### Exercise brief
Repeat the data exactly. Pictures are not part of the copy.

### Provided data
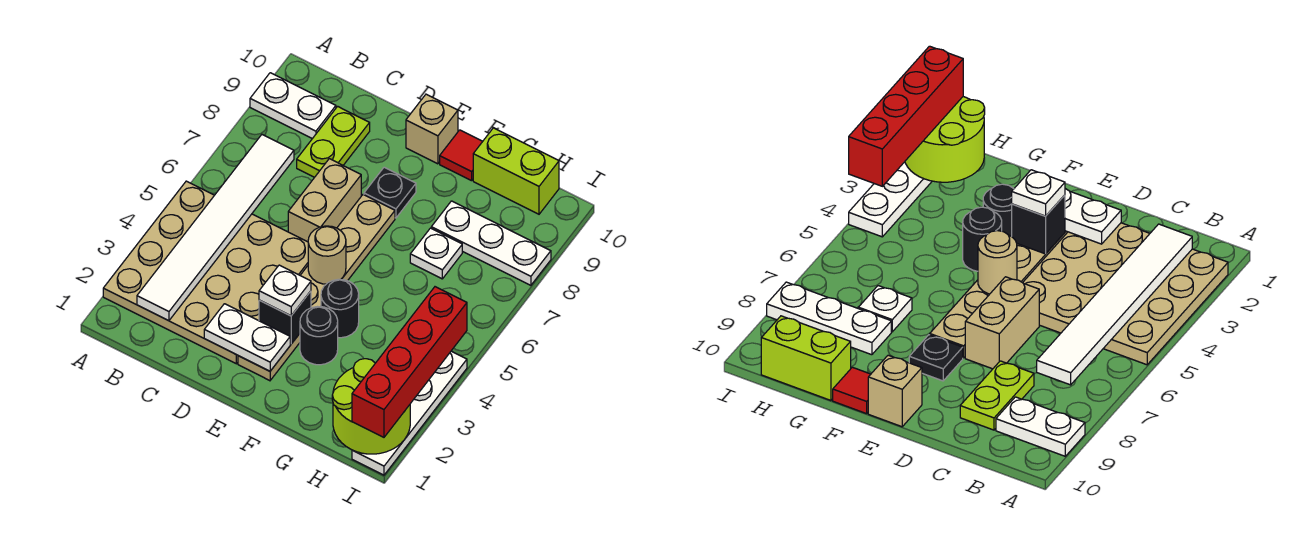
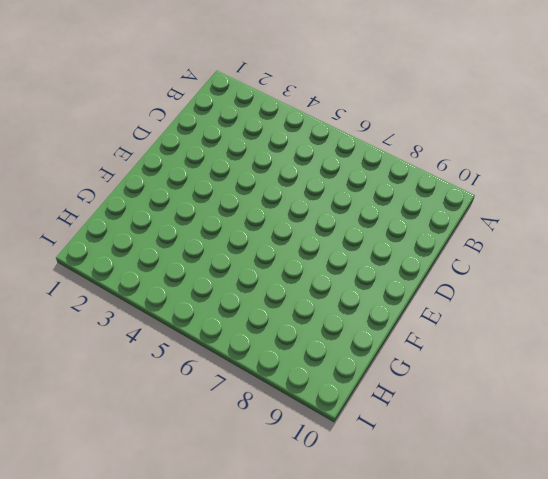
none -> tan 4x4 plate [103,181,308,364]
none -> white 1x2 plate [250,73,336,139]
none -> lime 1x2 plate [297,106,370,177]

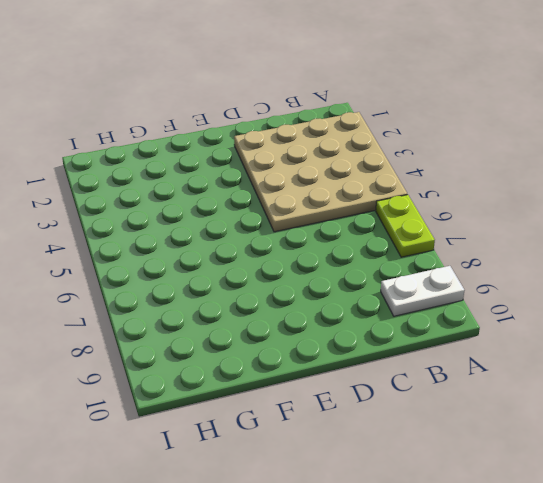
lime 1x2 plate [376,195,435,257] -> lime 1x2 plate moved to [297,106,370,177]
none -> tan 1x2 brick [288,159,361,242]
none -> tan 1x6 plate [238,195,395,381]
none -> black 1x1 plate [364,167,416,218]

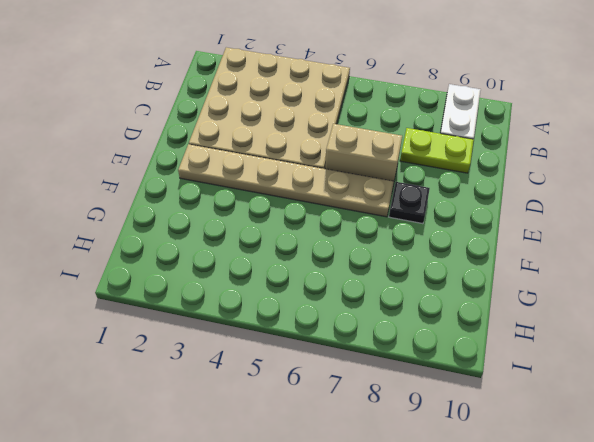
none -> tan 1x1 brick [406,94,458,164]
none -> black 1x1 round brick [300,307,338,365]
none -> black 1x1 round brick [321,279,359,338]

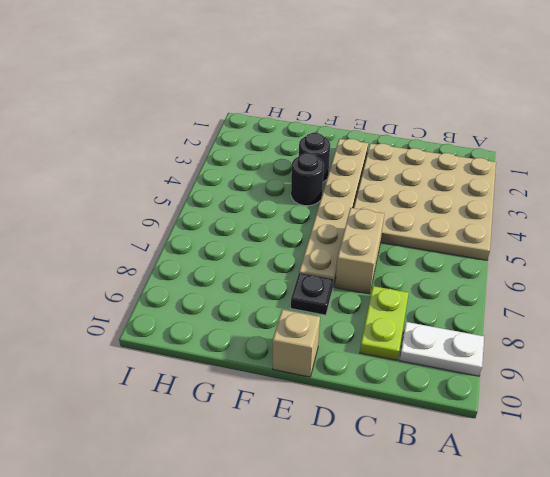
none -> red 1x1 tile [440,130,483,181]
none -> white 1x1 plate [410,228,462,279]
none -> white 1x3 plate [431,201,551,285]

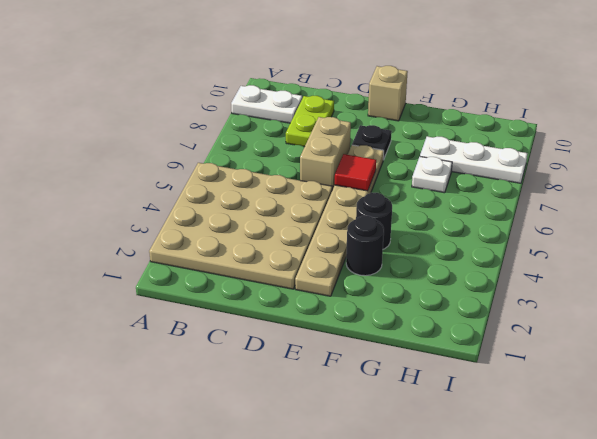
red 1x1 tile [335,154,376,191] -> red 1x1 tile moved to [440,130,483,181]
none -> lime 1x2 brick [473,128,559,214]
none -> white 1x4 plate [352,351,467,475]
none -> white 1x6 tile [137,135,294,321]

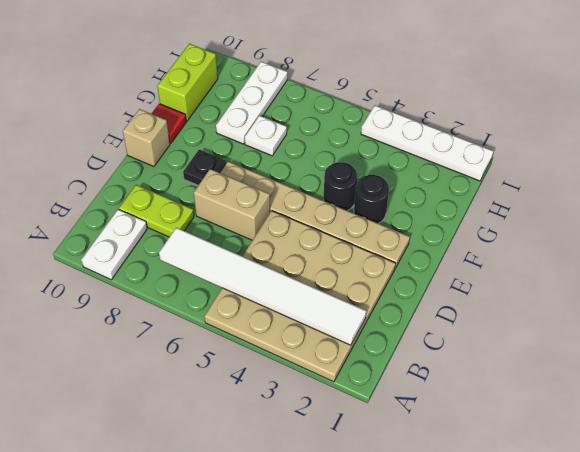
none -> white 1x2 plate [204,304,290,371]
none -> black 1x1 brick [259,291,311,344]
none -> tan 1x1 round brick [308,226,346,284]

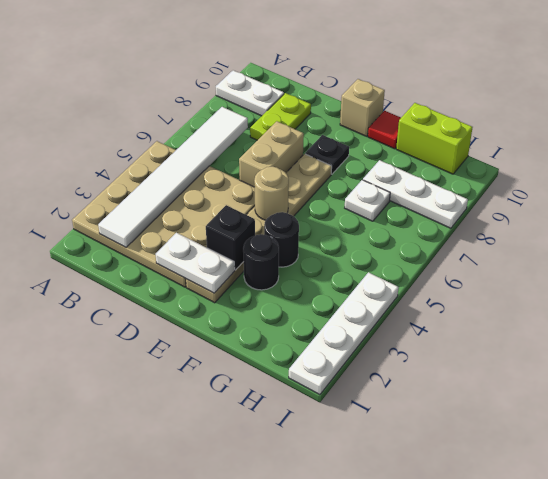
none -> lime 2x2 round brick [332,359,410,454]
none -> white 1x1 plate [259,265,311,316]
none -> red 1x4 brick [352,287,467,437]

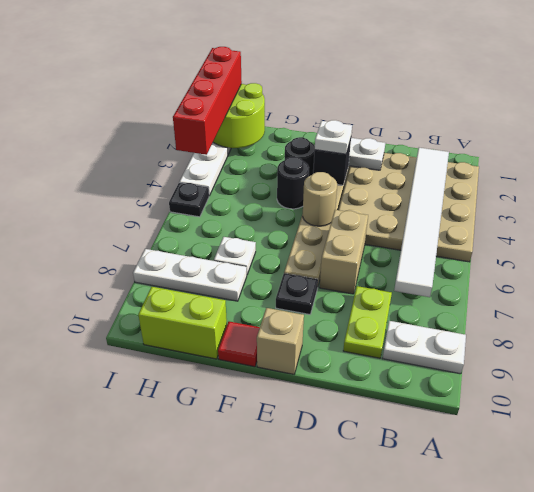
black 1x1 plate [169,183,209,217] -> none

### Written response
none -> tan 4x4 plate [103,181,308,364]
none -> white 1x2 plate [250,73,336,139]
none -> lime 1x2 plate [297,106,370,177]

lime 1x2 plate [376,195,435,257] -> lime 1x2 plate moved to [297,106,370,177]
none -> tan 1x2 brick [288,159,361,242]
none -> tan 1x6 plate [238,195,395,381]
none -> black 1x1 plate [364,167,416,218]

none -> tan 1x1 brick [406,94,458,164]
none -> black 1x1 round brick [300,307,338,365]
none -> black 1x1 round brick [321,279,359,338]

none -> red 1x1 tile [440,130,483,181]
none -> white 1x1 plate [410,228,462,279]
none -> white 1x3 plate [431,201,551,285]

red 1x1 tile [335,154,376,191] -> red 1x1 tile moved to [440,130,483,181]
none -> lime 1x2 brick [473,128,559,214]
none -> white 1x4 plate [352,351,467,475]
none -> white 1x6 tile [137,135,294,321]

none -> white 1x2 plate [204,304,290,371]
none -> black 1x1 brick [259,291,311,344]
none -> tan 1x1 round brick [308,226,346,284]

none -> lime 2x2 round brick [332,359,410,454]
none -> white 1x1 plate [259,265,311,316]
none -> red 1x4 brick [352,287,467,437]

black 1x1 plate [169,183,209,217] -> none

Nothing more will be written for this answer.